* _Task to carry out_
Please transcribe the data exactly as shown, skipping the images.

-------- Given records

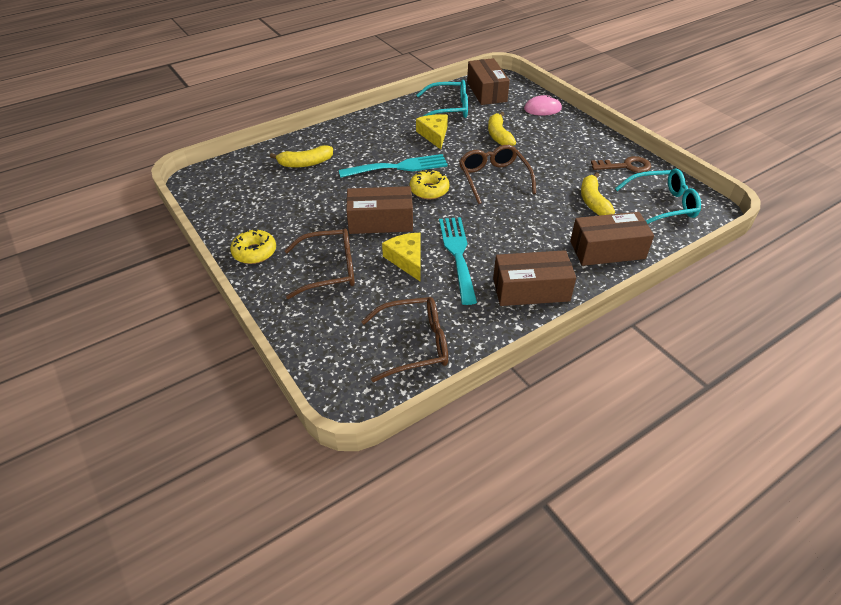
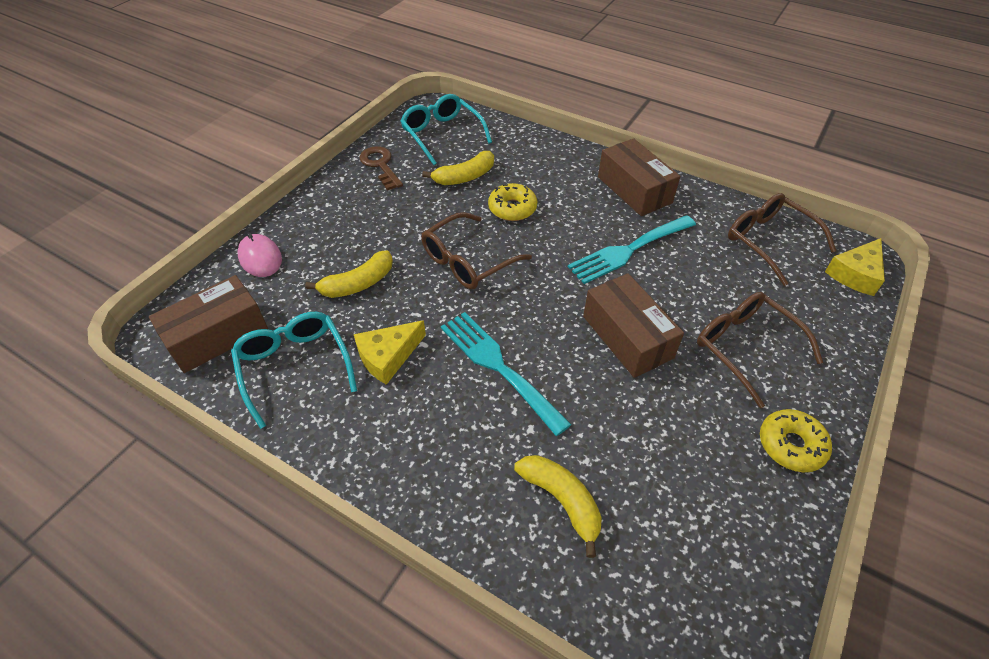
camera: 115 degrees left, 5 degrees up
(407, 260) = (670, 287): yellow cheese -> yellow cheese (855, 274)
(429, 190) = (531, 313): yellow donut -> yellow donut (512, 208)
(607, 250) = (539, 156): brown box -> none

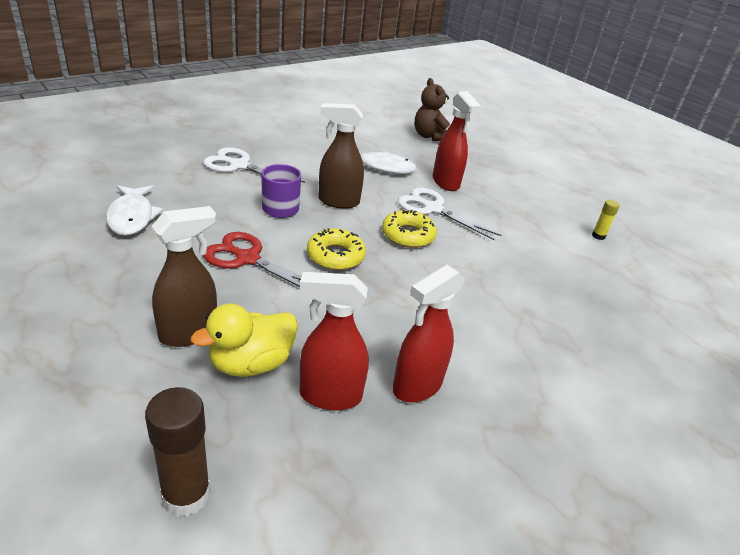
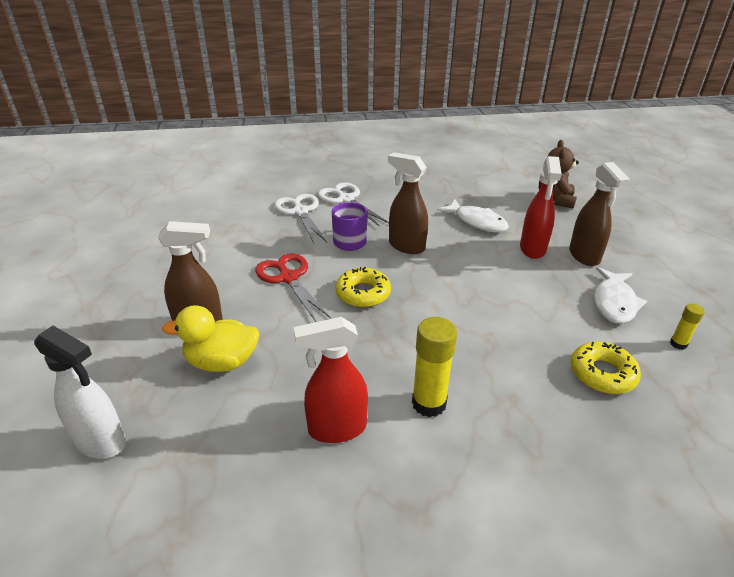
camera: 35 degrees right, 0 degrees up
(132, 217) = (233, 226): white fish -> white fish (614, 303)
(186, 495) = (101, 442): brown glue stick -> white spray bottle
(329, 395) = (258, 409): red spray bottle -> none
(408, 235) = (447, 291): yellow donut -> yellow donut (602, 374)
(433, 209) = (496, 271): white scissors -> white scissors (300, 212)
(472, 337) = (429, 403): none -> yellow glue stick
(488, 181) = (584, 256): none -> brown spray bottle

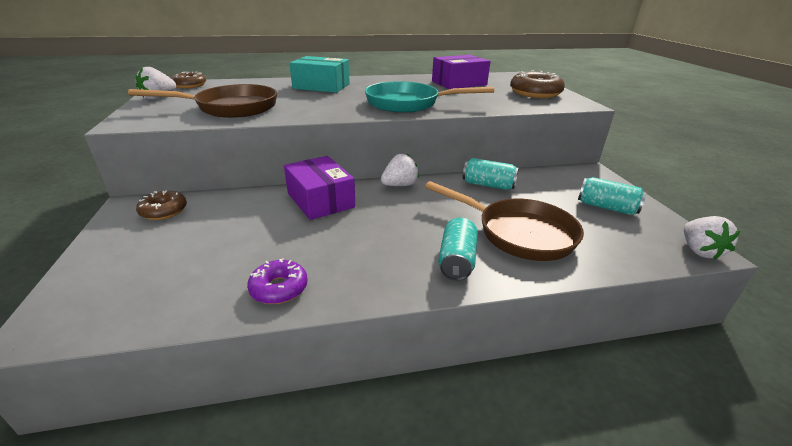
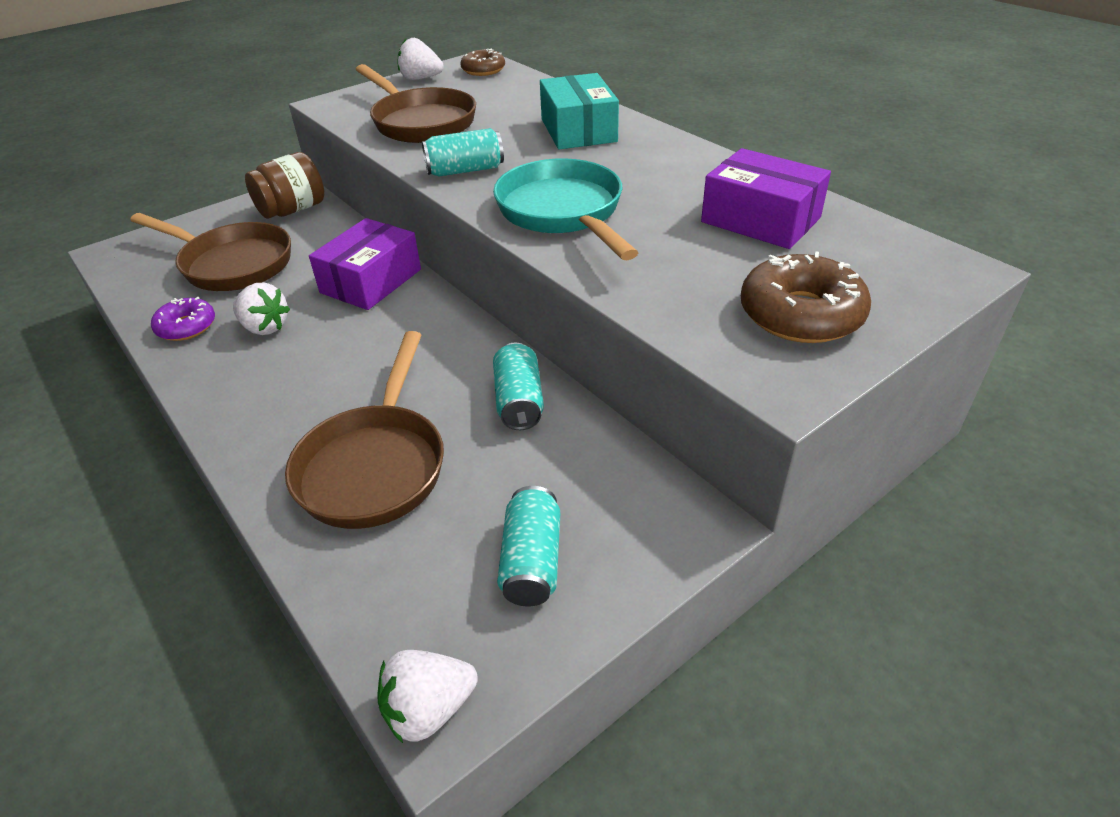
camera: 65 degrees right, 10 degrees up
(164, 211) = (292, 210): brown donut -> brown jar
(205, 251) = (232, 264): none -> brown pan
(400, 185) = (454, 322): white strawberry -> white strawberry (265, 327)
(456, 260) = (279, 425): turquoise can -> turquoise can (465, 170)

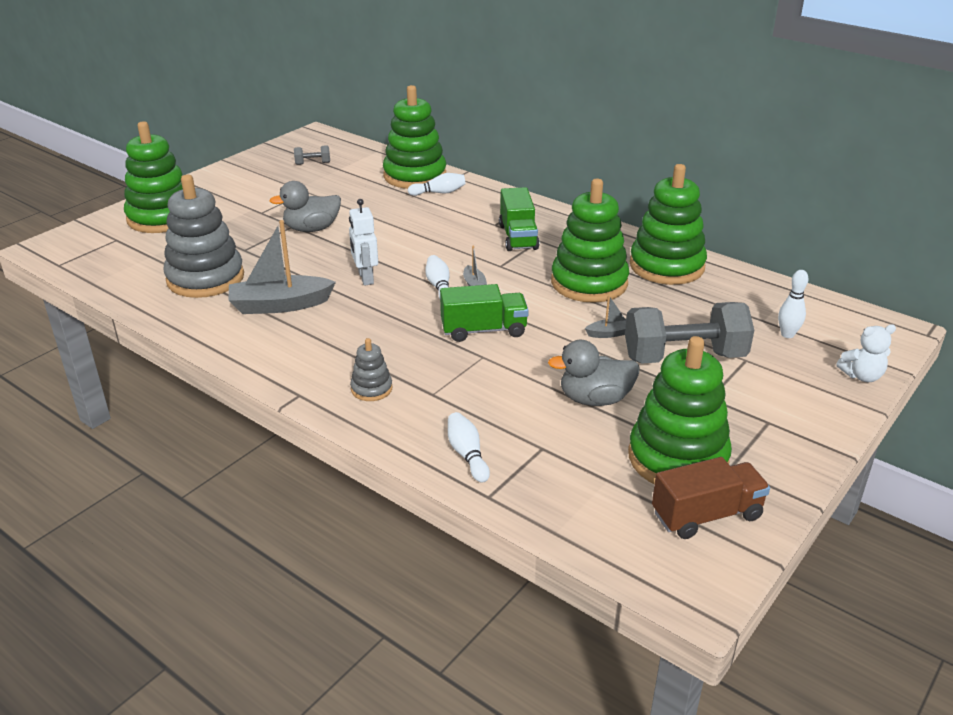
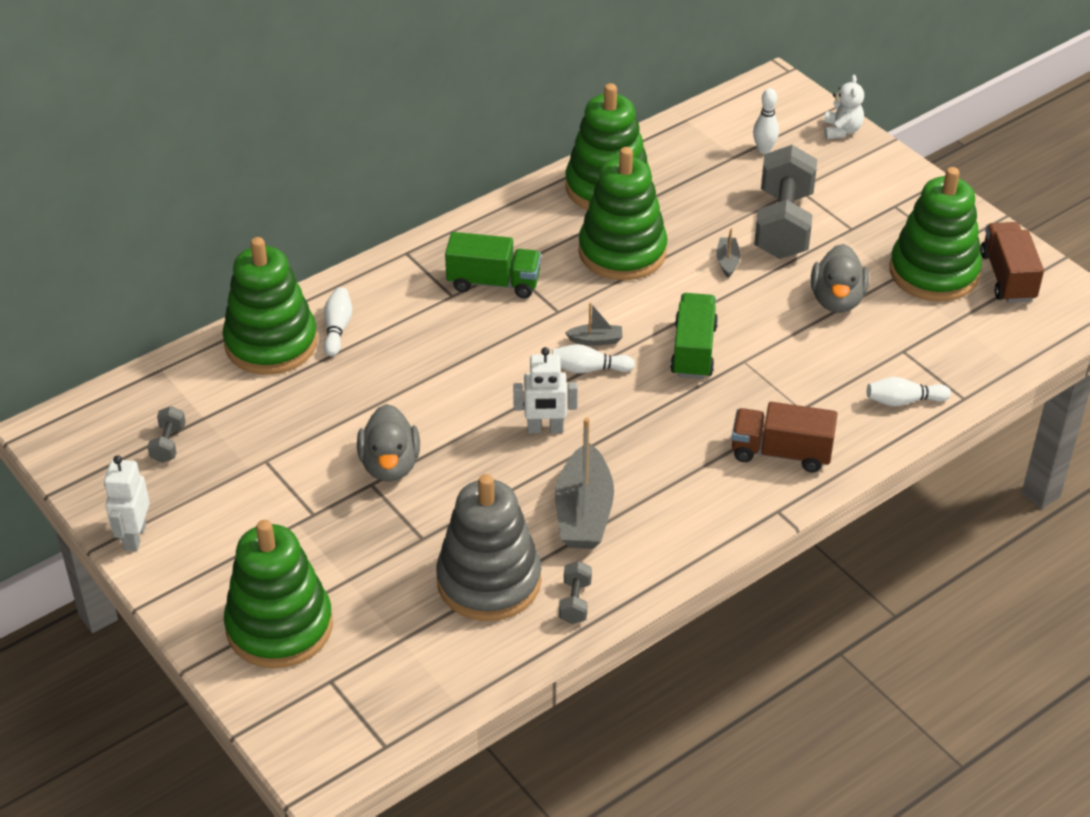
camera: 75 degrees left, 10 degrees up
(186, 314) = (575, 602): none -> grey dumbbell
(234, 167) = (134, 536): none -> white robot
(371, 389) = (781, 453): grey stacking toy -> brown truck

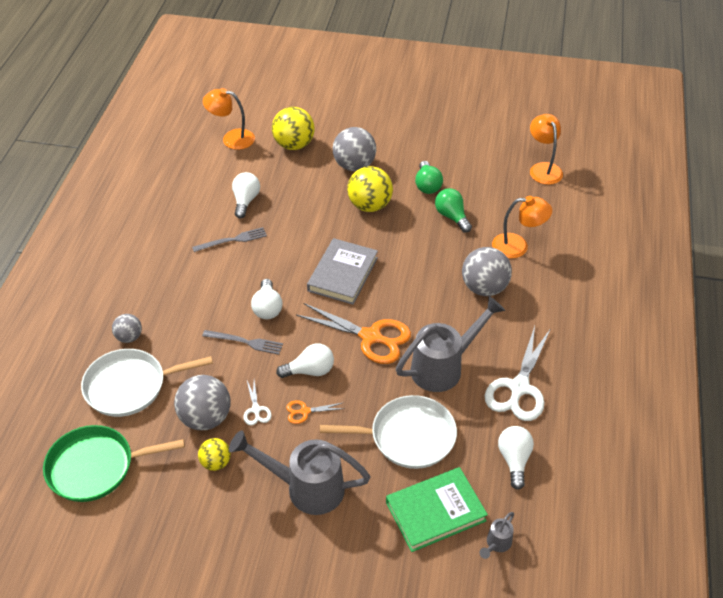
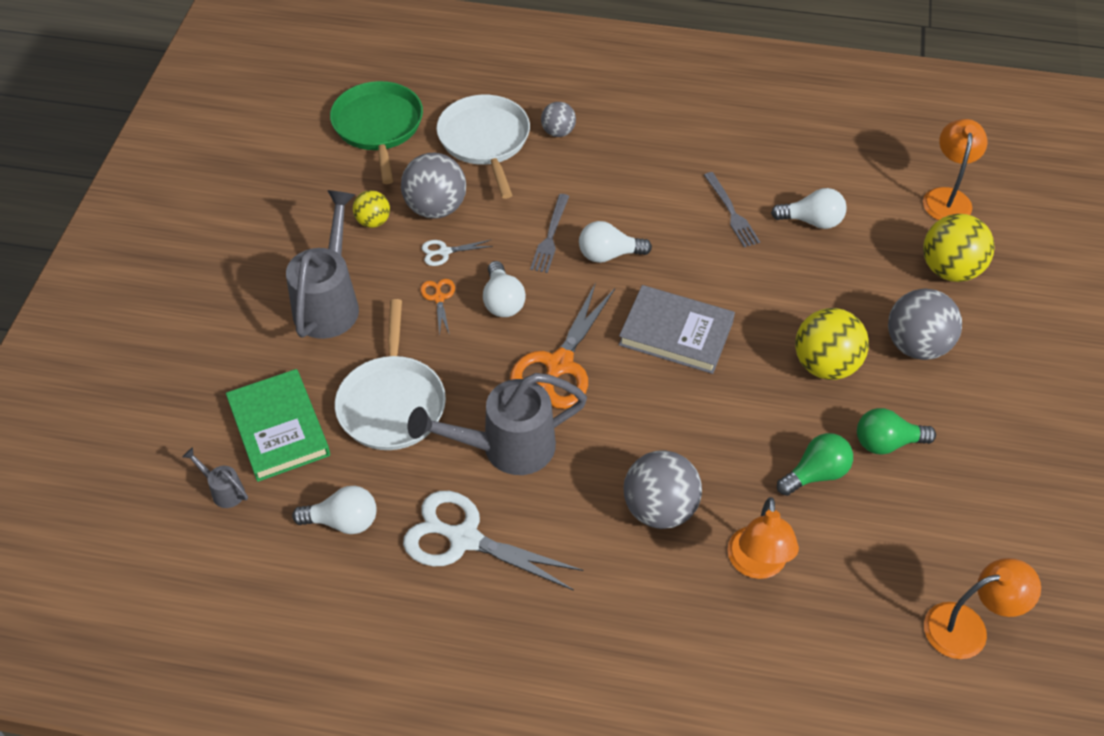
camera: 90 degrees right, 5 degrees up
(444, 367) = (505, 448): grey watering can -> grey watering can turned 105 degrees clockwise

----------------

* _Response box_
camera: 115 degrees left, 5 degrees up
(407, 260) = (670, 287): yellow cheese -> yellow cheese (855, 274)
(429, 190) = (531, 313): yellow donut -> yellow donut (512, 208)
(607, 250) = (539, 156): brown box -> none

camera: 35 degrees right, 0 degrees up
(132, 217) = (233, 226): white fish -> white fish (614, 303)
(186, 495) = (101, 442): brown glue stick -> white spray bottle
(329, 395) = (258, 409): red spray bottle -> none
(408, 235) = (447, 291): yellow donut -> yellow donut (602, 374)
(433, 209) = (496, 271): white scissors -> white scissors (300, 212)
(472, 337) = (429, 403): none -> yellow glue stick
(488, 181) = (584, 256): none -> brown spray bottle

camera: 65 degrees right, 10 degrees up
(164, 211) = (292, 210): brown donut -> brown jar
(205, 251) = (232, 264): none -> brown pan
(400, 185) = (454, 322): white strawberry -> white strawberry (265, 327)
(456, 260) = (279, 425): turquoise can -> turquoise can (465, 170)

camera: 75 degrees left, 10 degrees up
(186, 314) = (575, 602): none -> grey dumbbell
(234, 167) = (134, 536): none -> white robot
(371, 389) = (781, 453): grey stacking toy -> brown truck

camera: 90 degrees right, 5 degrees up
(444, 367) = (505, 448): grey watering can -> grey watering can turned 105 degrees clockwise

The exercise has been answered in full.